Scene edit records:
....

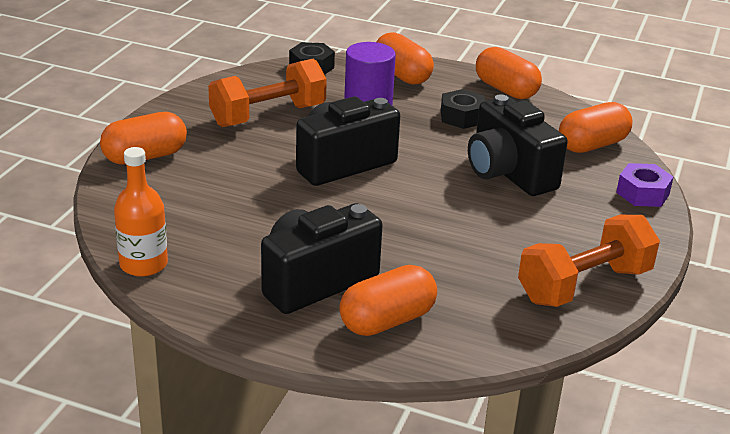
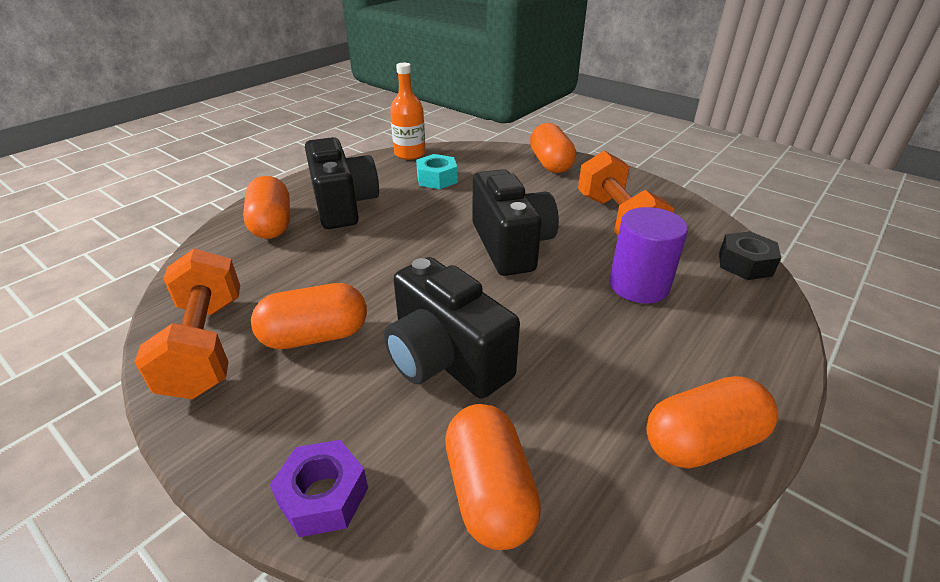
camera: 110 degrees right, 5 degrees up
(217, 228) = (437, 179): none -> turquoise nut
(402, 75) = (737, 333): orange capsule -> orange capsule (315, 336)
(462, 117) = (605, 359): black nut -> none
(508, 173) = (446, 359): black camera -> black camera turned 120 degrees counterclockwise

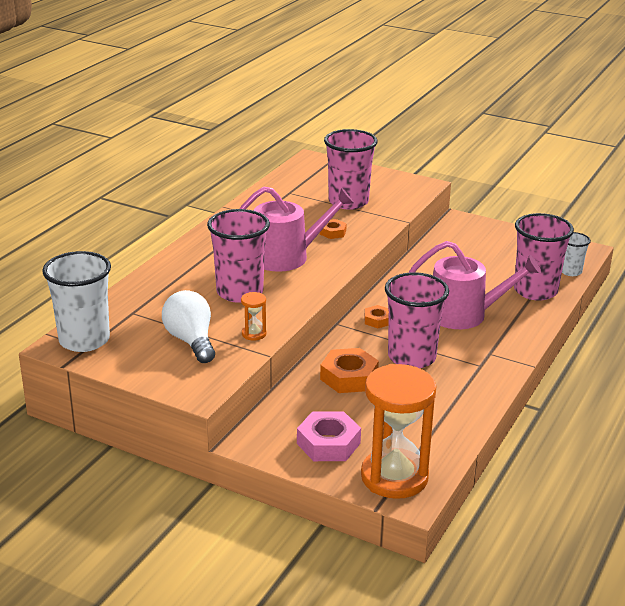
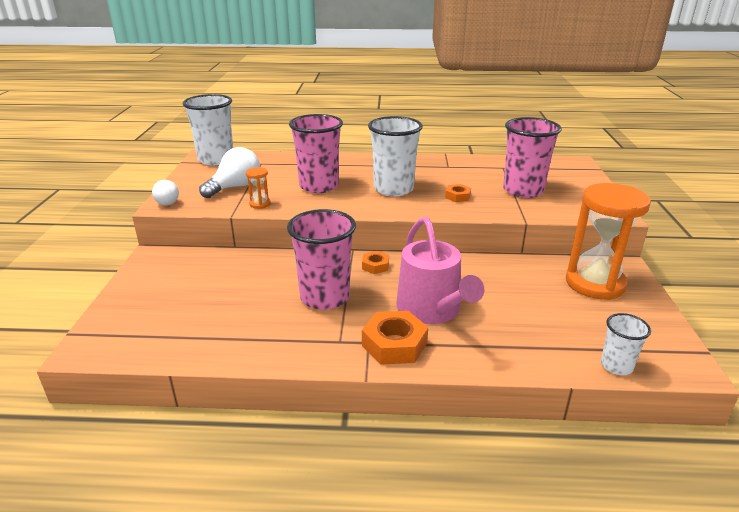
camera: 65 degrees right, 0 degrees up
(189, 389) = (167, 201): none -> white light bulb
(287, 256) = (393, 189): pink watering can -> white cup
(328, 443) = (162, 288): pink nut -> none
(349, 377) = (270, 274): orange nut -> orange nut (394, 344)
(394, 477) = (119, 332): orange hourglass -> orange hourglass (595, 283)
(535, 291) = (534, 347): pink cup -> none

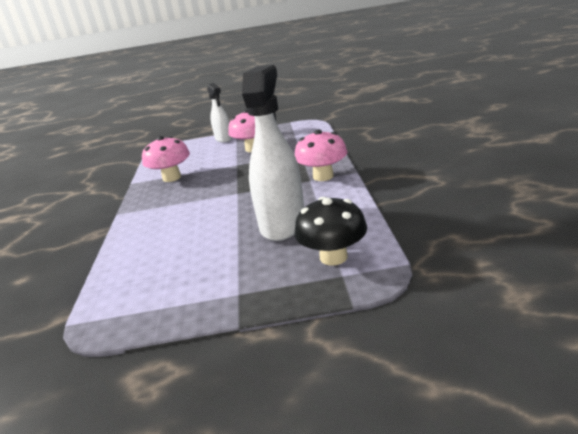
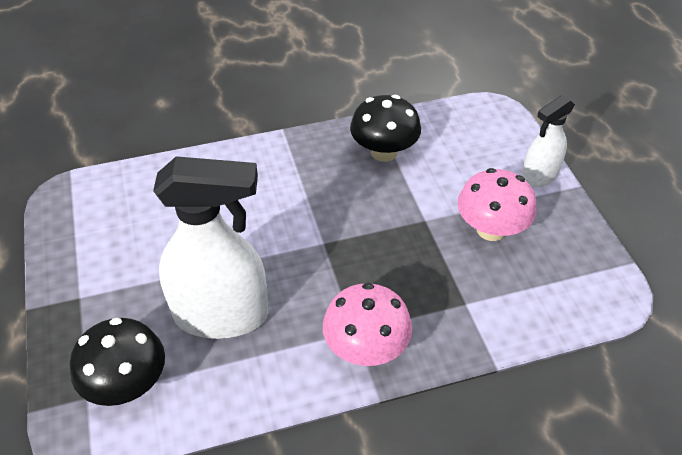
camera: 75 degrees right, 20 degrees up
(172, 178) = (384, 152): pink mushroom -> black mushroom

....

— WHAT THIS TASK INVOLVES —
Using the records above, pull out each line where the word "camera" occurs.

— SOLUTION TO THIS PROBLEM —
camera: 110 degrees right, 5 degrees up
(508, 173) = (446, 359): black camera -> black camera turned 120 degrees counterclockwise
camera: 65 degrees right, 0 degrees up
camera: 75 degrees right, 20 degrees up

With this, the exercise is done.